ACTION ITEM
Search each line below for the word "cone" and list those that contain it.

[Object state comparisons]

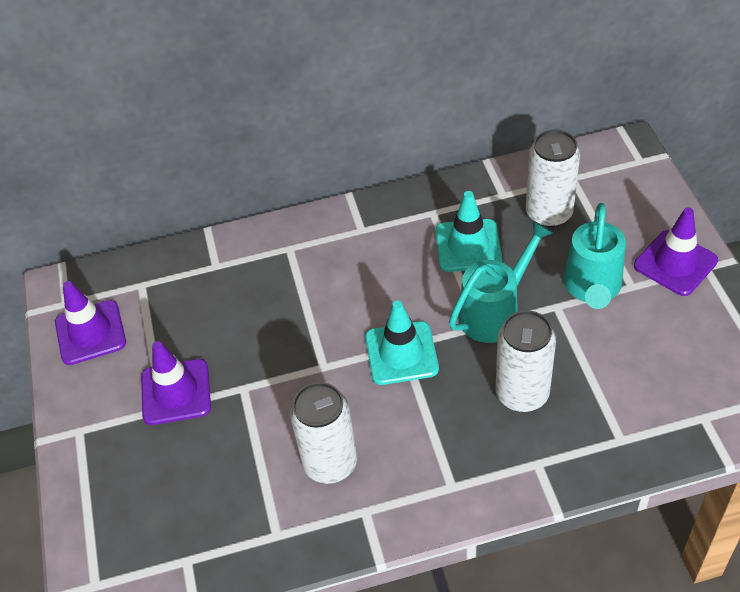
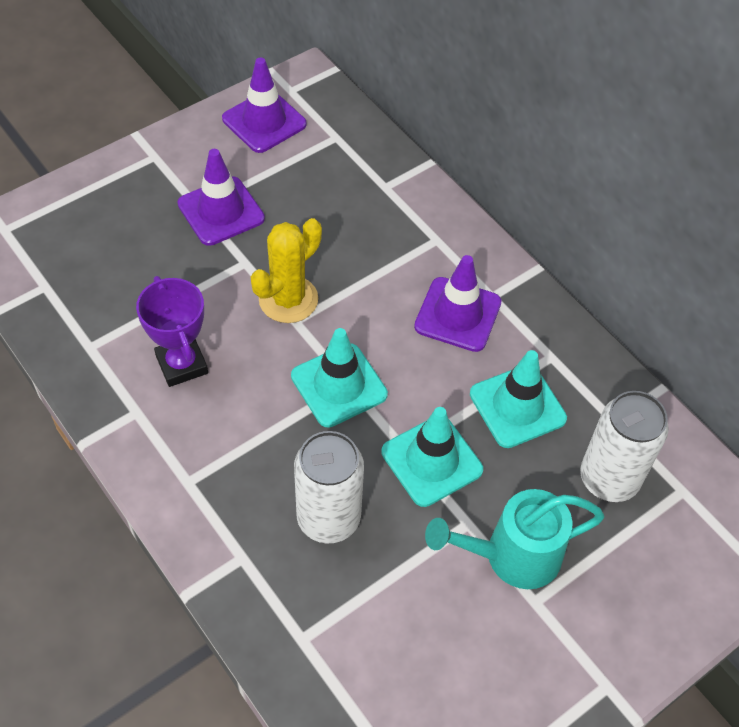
camera: 60 degrees right, 5 degrees up
(299, 366) = (288, 299): none -> yellow cactus
(330, 463) = (181, 364): white can -> purple trophy
(495, 312) = (431, 461): turquoise watering can -> turquoise traffic cone
(675, 263) = (596, 646): purple traffic cone -> purple traffic cone (458, 314)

SOLUTION TO THIS PROBLEM
(495, 312) = (431, 461): turquoise watering can -> turquoise traffic cone
(675, 263) = (596, 646): purple traffic cone -> purple traffic cone (458, 314)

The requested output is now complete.